- [WORK INSTRUCTIONS] The span to copy runs from the line containing "white 1x2 plate [229,224,324,302]" to the last line below. Copy it exactly, with nothing else.

▬▬▬▬▬▬

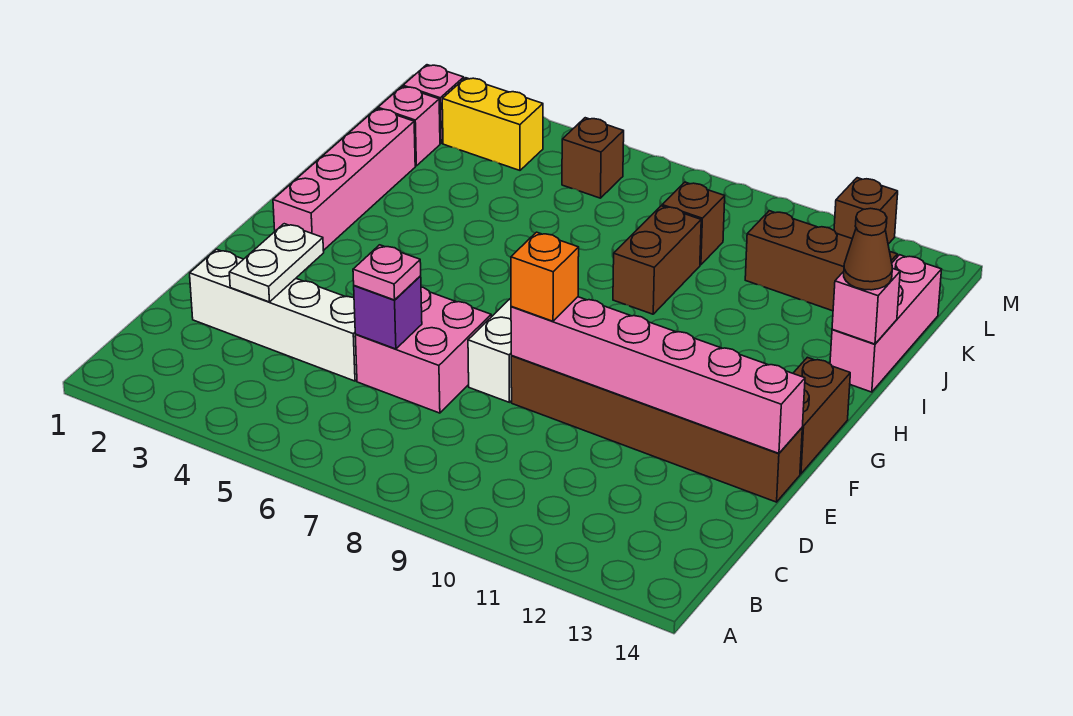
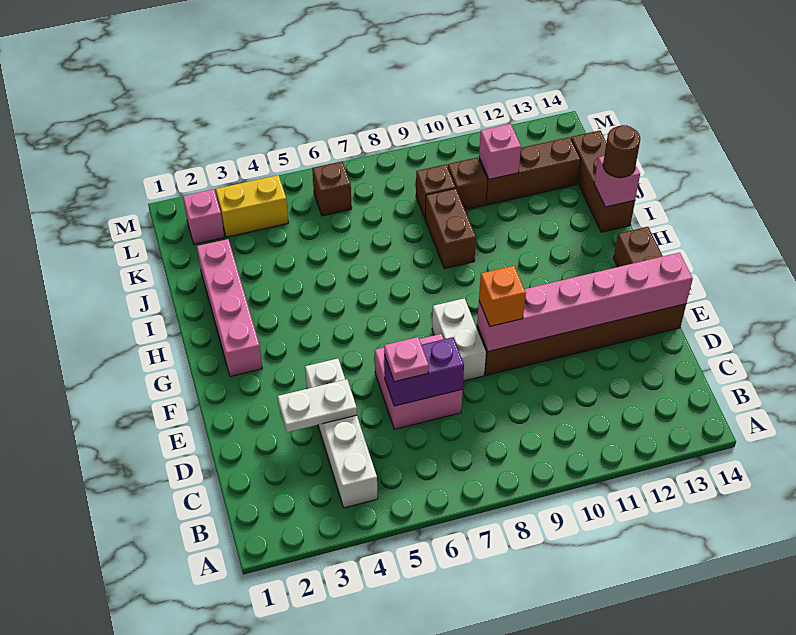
white 1x4 brick [190,249,357,381] -> white 1x4 brick turned to [305,359,378,508]
white 1x2 plate [229,224,324,302] -> white 1x2 plate turned to [278,379,357,432]
purple 1x1 brick [354,276,422,349] -> purple 1x2 brick [384,337,464,406]
pink 1x3 brick [830,255,942,392] -> brown 1x3 brick [571,131,635,232]
brown 1x1 cone [844,208,892,290] -> brown 1x1 round brick [603,125,640,178]
pink 1x1 brick [378,87,440,166] -> pink 1x1 brick moved to [479,124,521,179]
brown 1x1 brick [834,178,898,244] -> brown 1x1 brick moved to [448,158,487,210]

▬▬▬▬▬▬

- [TASK OUTPUT]
white 1x2 plate [229,224,324,302] -> white 1x2 plate turned to [278,379,357,432]
purple 1x1 brick [354,276,422,349] -> purple 1x2 brick [384,337,464,406]
pink 1x3 brick [830,255,942,392] -> brown 1x3 brick [571,131,635,232]
brown 1x1 cone [844,208,892,290] -> brown 1x1 round brick [603,125,640,178]
pink 1x1 brick [378,87,440,166] -> pink 1x1 brick moved to [479,124,521,179]
brown 1x1 brick [834,178,898,244] -> brown 1x1 brick moved to [448,158,487,210]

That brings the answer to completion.